## Information provided:
++++++++++
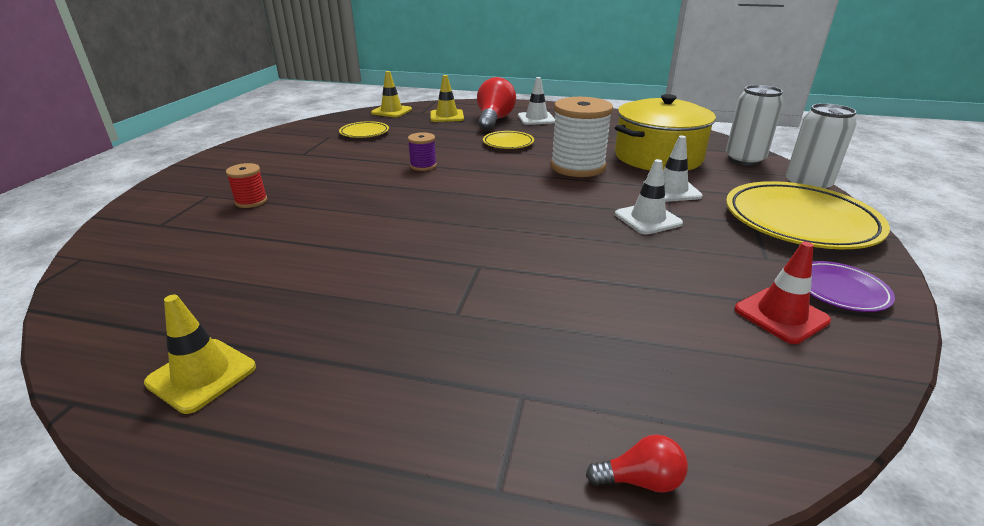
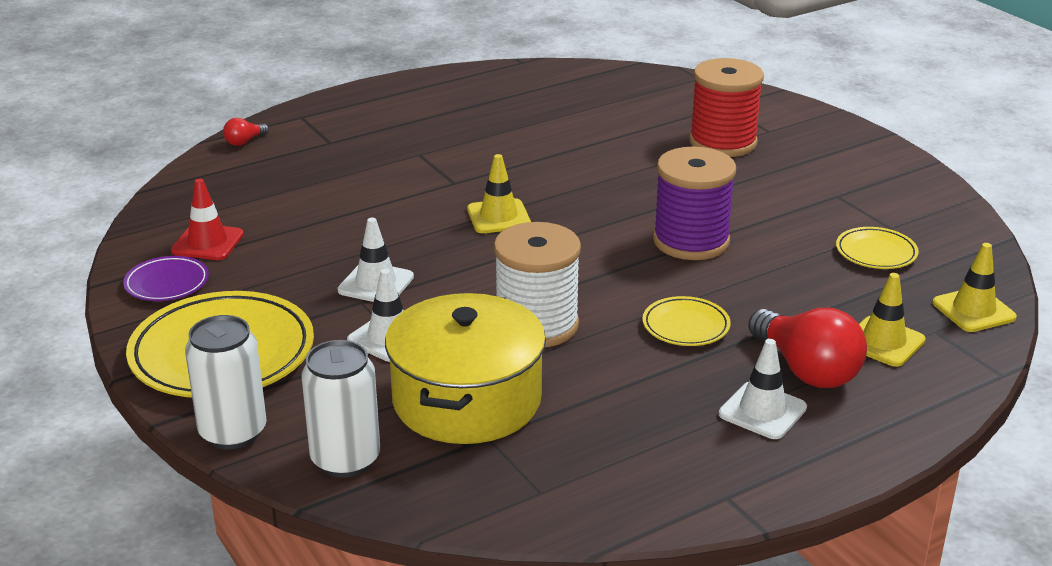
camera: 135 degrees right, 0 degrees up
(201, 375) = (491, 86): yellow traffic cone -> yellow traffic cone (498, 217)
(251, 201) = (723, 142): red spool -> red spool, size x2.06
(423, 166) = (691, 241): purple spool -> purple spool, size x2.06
++++++++++
## What is needed:
Every line of the listing should be copied precisely, with images omitted.

## Reply to the exercise:
camera: 135 degrees right, 0 degrees up
(201, 375) = (491, 86): yellow traffic cone -> yellow traffic cone (498, 217)
(251, 201) = (723, 142): red spool -> red spool, size x2.06
(423, 166) = (691, 241): purple spool -> purple spool, size x2.06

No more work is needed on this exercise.